• _Work to be completed_: Would you please copy all of the data exactly, skipping the images?

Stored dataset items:
==============================

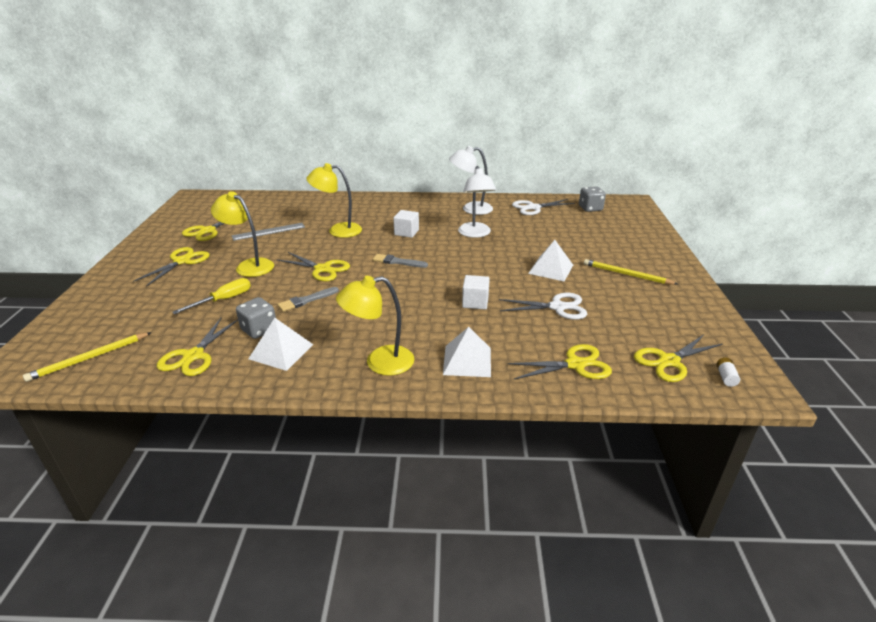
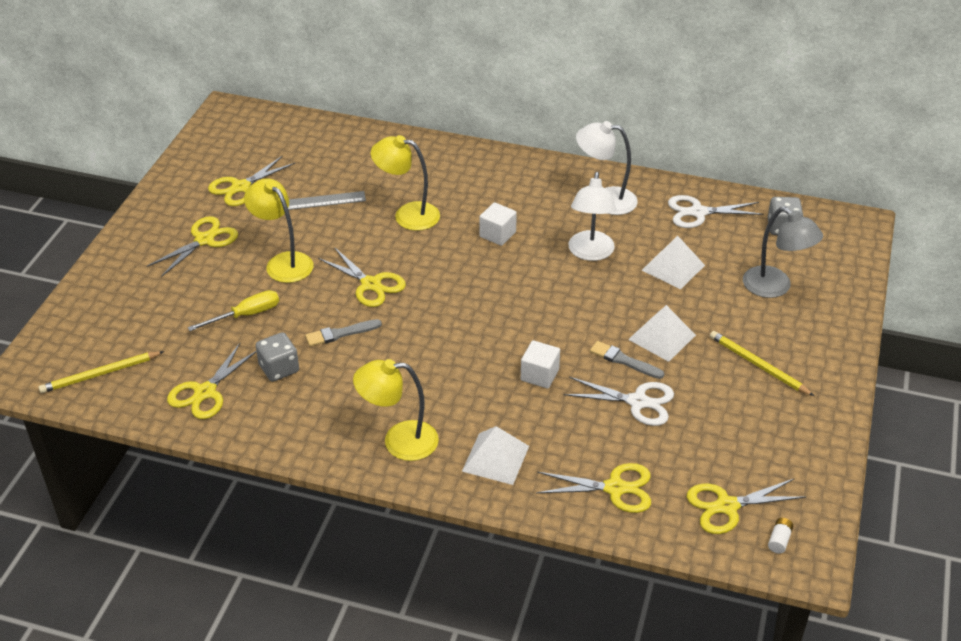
camera: 15 degrees right, 10 degrees up
(281, 351) = (297, 404): white pyramid -> white pyramid (673, 267)
(398, 262) = (468, 288): grey brush -> grey brush (624, 360)
(607, 235) = (775, 287): none -> grey lamp

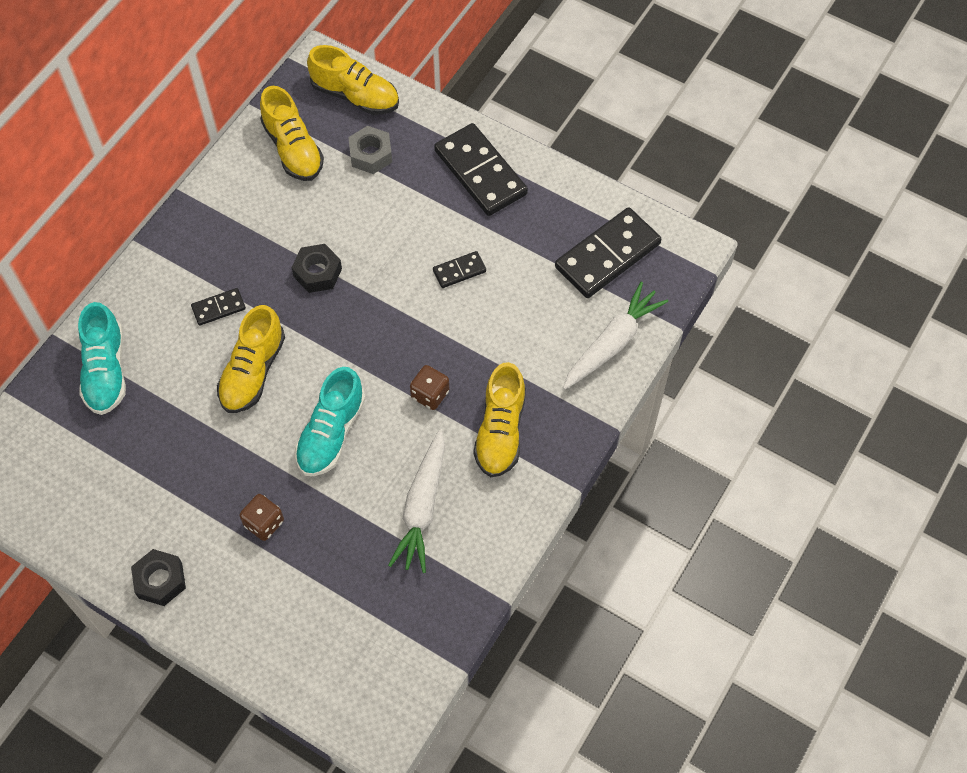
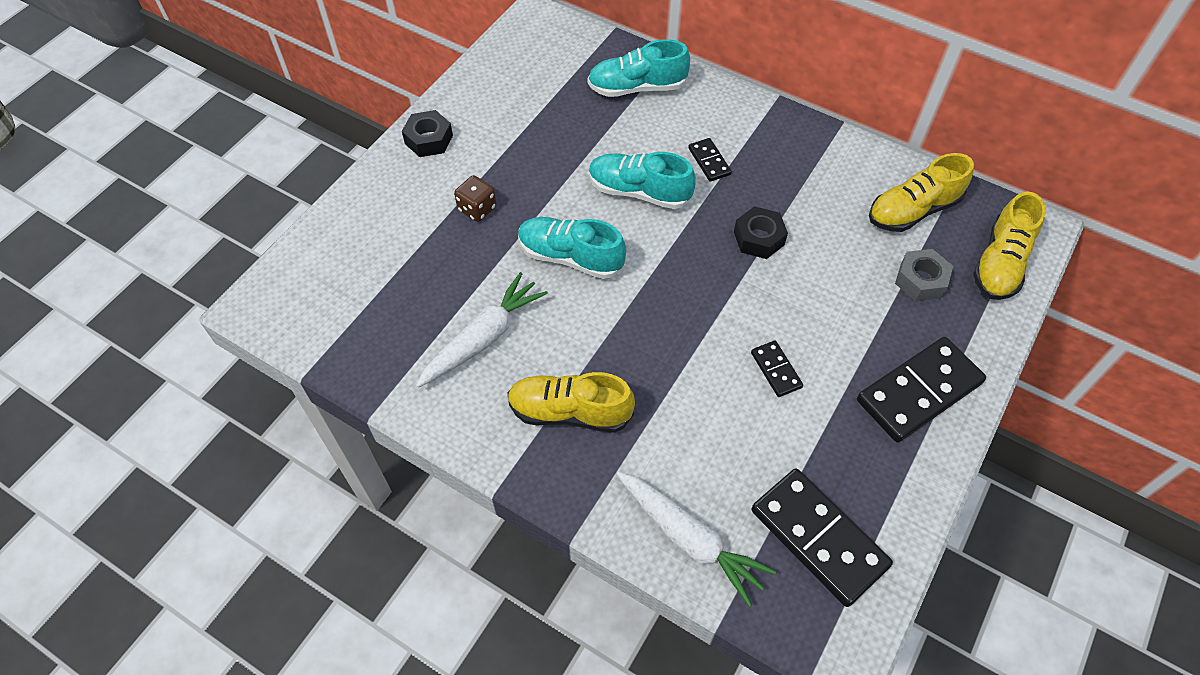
camera: 90 degrees right, 5 degrees down
(253, 372) = (639, 191): yellow shoe -> turquoise shoe
(422, 507) = (483, 338): white carrot -> white carrot turned 120 degrees clockwise
(430, 394) = (615, 343): brown dice -> none

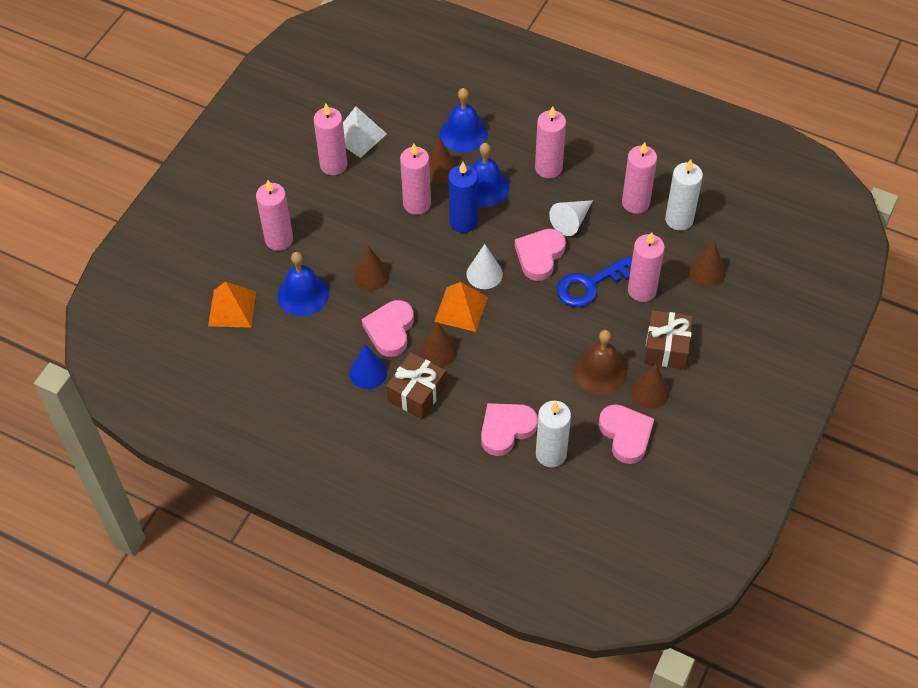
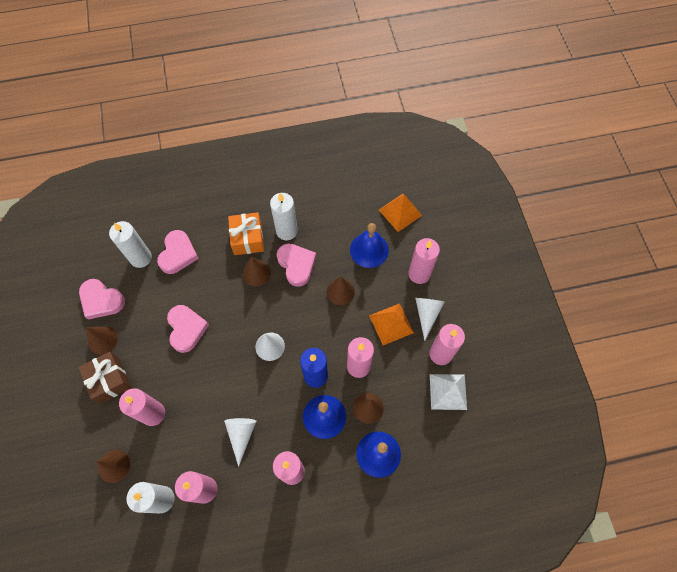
camera: 140 degrees right, 10 degrees up
(310, 202) = (427, 314): none -> white cone
(368, 372) = (286, 231): blue cone -> white candle
(417, 393) = (248, 239): brown gift -> orange gift
(461, 309) = (265, 310): orange pyramid -> orange pyramid (391, 324)
(539, 256) = (243, 388): pink heart -> pink heart (186, 329)
(590, 285) = (192, 391): blue key -> none
(600, 371) = (144, 332): brown bell -> none

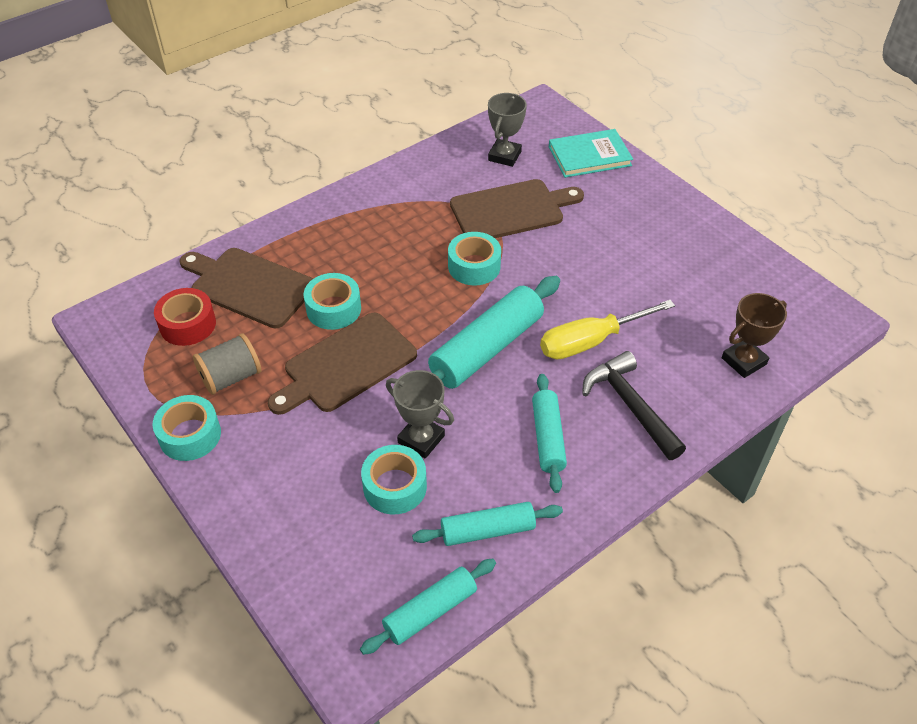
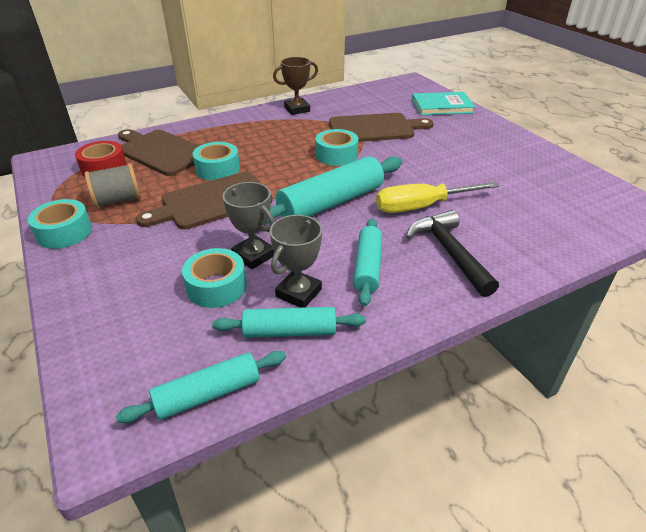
camera: 10 degrees right, 10 degrees down
(504, 156) = (377, 102): grey trophy -> grey trophy (298, 293)
(744, 361) = (560, 232): brown trophy -> brown trophy (297, 109)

==============================

• _Expected answer_:
camera: 15 degrees right, 10 degrees up
(281, 351) = (297, 404): white pyramid -> white pyramid (673, 267)
(398, 262) = (468, 288): grey brush -> grey brush (624, 360)
(607, 235) = (775, 287): none -> grey lamp

camera: 90 degrees right, 5 degrees down
(253, 372) = (639, 191): yellow shoe -> turquoise shoe
(422, 507) = (483, 338): white carrot -> white carrot turned 120 degrees clockwise
(430, 394) = (615, 343): brown dice -> none

camera: 140 degrees right, 10 degrees up
(310, 202) = (427, 314): none -> white cone
(368, 372) = (286, 231): blue cone -> white candle
(417, 393) = (248, 239): brown gift -> orange gift
(461, 309) = (265, 310): orange pyramid -> orange pyramid (391, 324)
(539, 256) = (243, 388): pink heart -> pink heart (186, 329)
(590, 285) = (192, 391): blue key -> none
(600, 371) = (144, 332): brown bell -> none

camera: 10 degrees right, 10 degrees down
(504, 156) = (377, 102): grey trophy -> grey trophy (298, 293)
(744, 361) = (560, 232): brown trophy -> brown trophy (297, 109)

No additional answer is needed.